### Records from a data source
☆ ☆ ☆ ☆ ☆
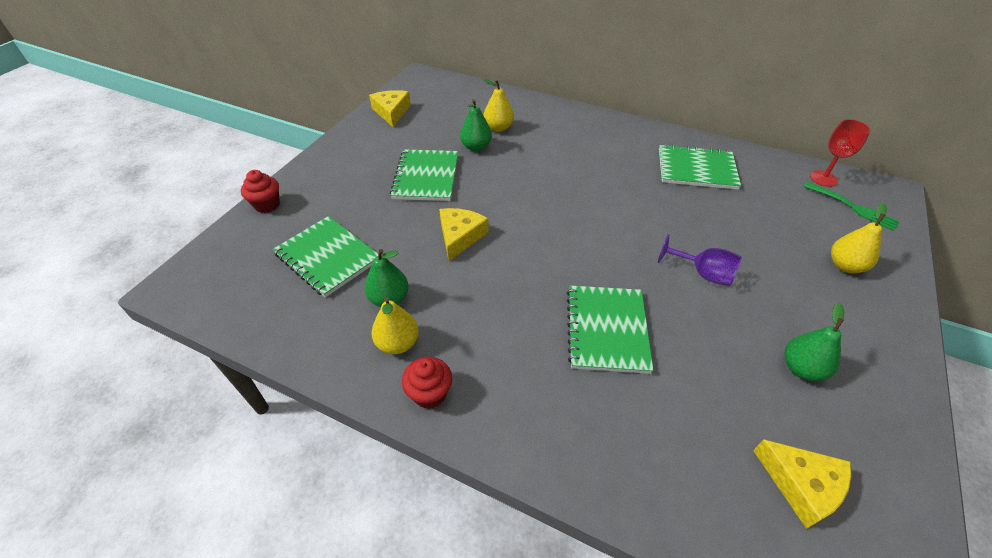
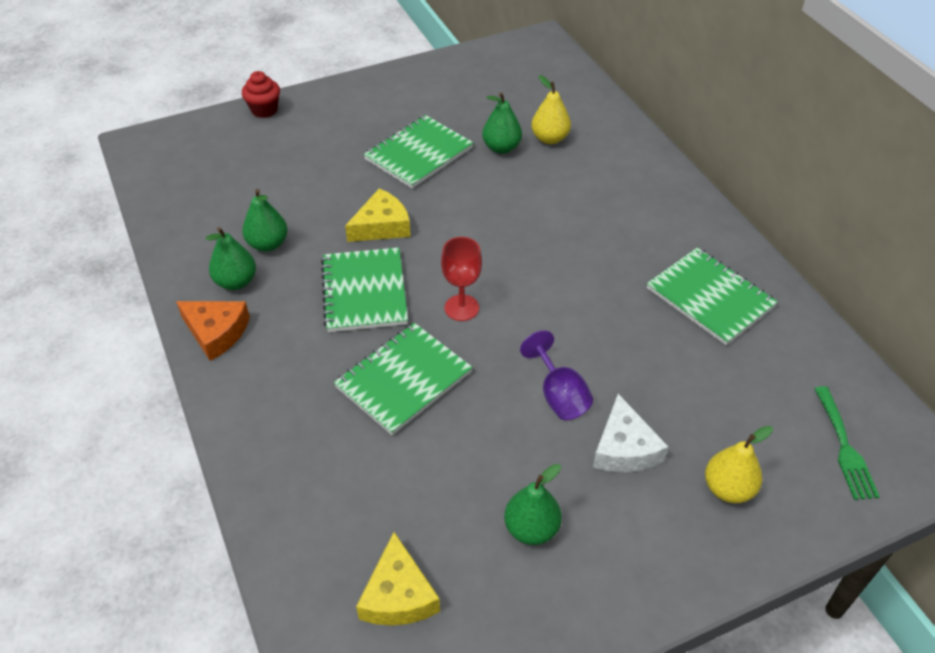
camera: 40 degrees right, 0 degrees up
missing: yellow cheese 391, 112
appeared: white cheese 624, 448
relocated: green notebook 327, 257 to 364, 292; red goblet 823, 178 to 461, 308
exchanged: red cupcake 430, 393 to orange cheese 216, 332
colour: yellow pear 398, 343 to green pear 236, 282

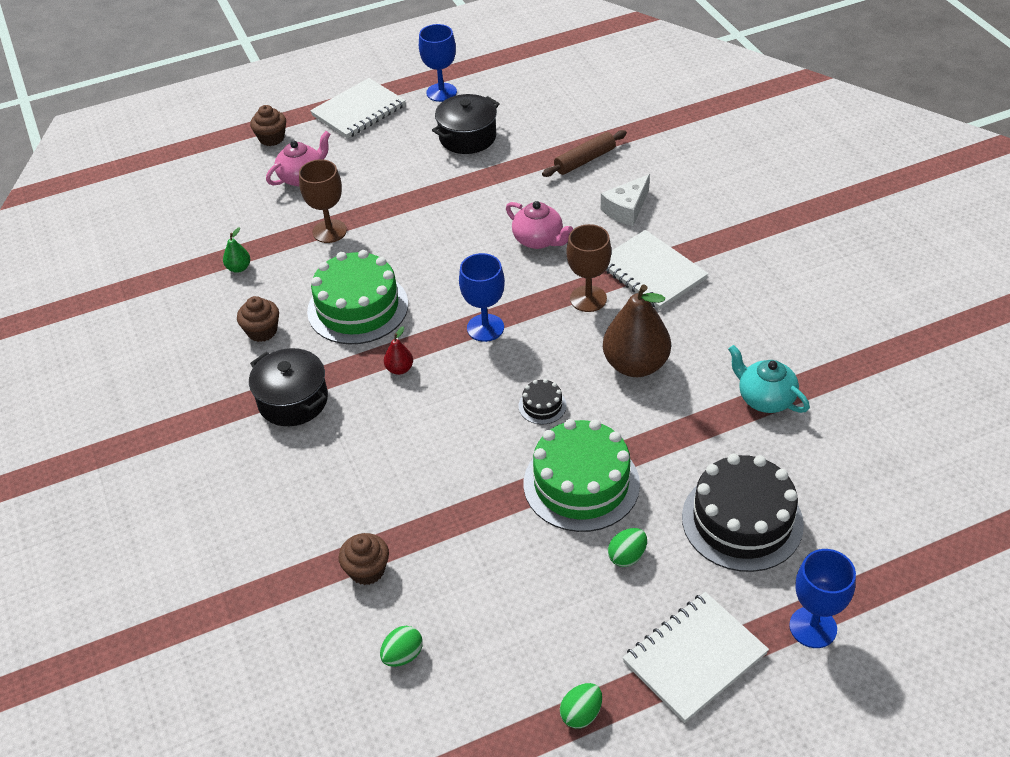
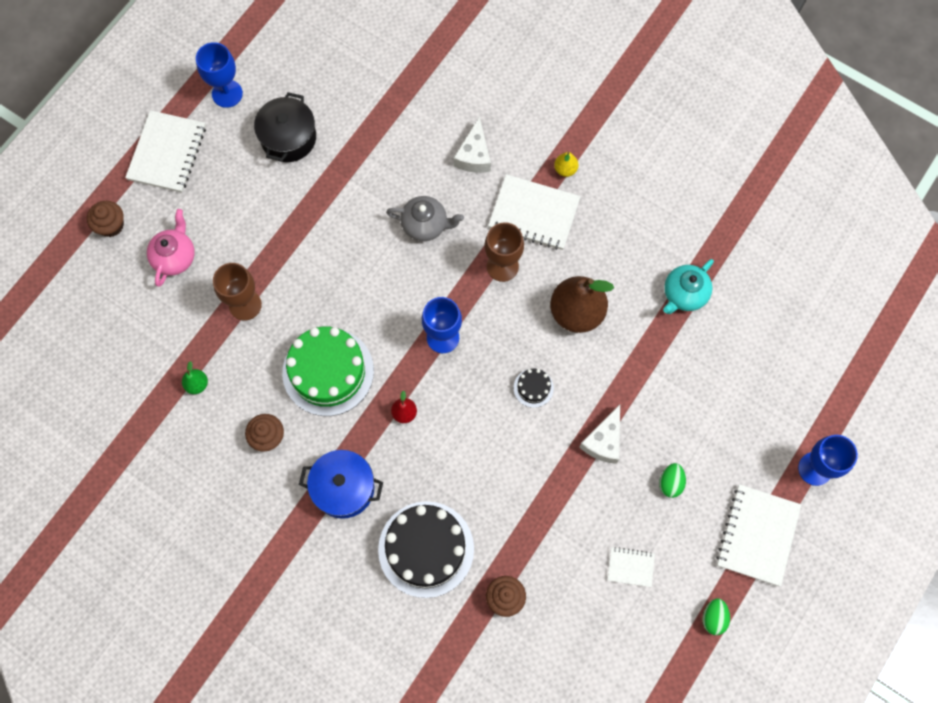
camera: 35 degrees left, 25 degrees up
missing: green egg 403, 655; brown rolling pin 585, 160
appeared: yellow pear 565, 169; white notebook 630, 567
relocated: black cake 742, 520 to 426, 549
exchanged: green cake 581, 483 to white cheese 603, 441
colour: black pot 293, 400 to blue pot 343, 488; pink teapot 538, 240 to grey teapot 425, 225
spun: turquoise teapot 765, 398 = 684, 294 60 degrees counterclockwise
☆ ☆ ☆ ☆ ☆
### Assignment
Output, exactly and without pictures, the span of lines that starts at the line containing "appeared: white cheese 624, 448" and ends at the last line above.

### Exercise response
appeared: white cheese 624, 448
relocated: green notebook 327, 257 to 364, 292; red goblet 823, 178 to 461, 308
exchanged: red cupcake 430, 393 to orange cheese 216, 332
colour: yellow pear 398, 343 to green pear 236, 282

camera: 35 degrees left, 25 degrees up
missing: green egg 403, 655; brown rolling pin 585, 160
appeared: yellow pear 565, 169; white notebook 630, 567
relocated: black cake 742, 520 to 426, 549
exchanged: green cake 581, 483 to white cheese 603, 441
colour: black pot 293, 400 to blue pot 343, 488; pink teapot 538, 240 to grey teapot 425, 225
spun: turquoise teapot 765, 398 = 684, 294 60 degrees counterclockwise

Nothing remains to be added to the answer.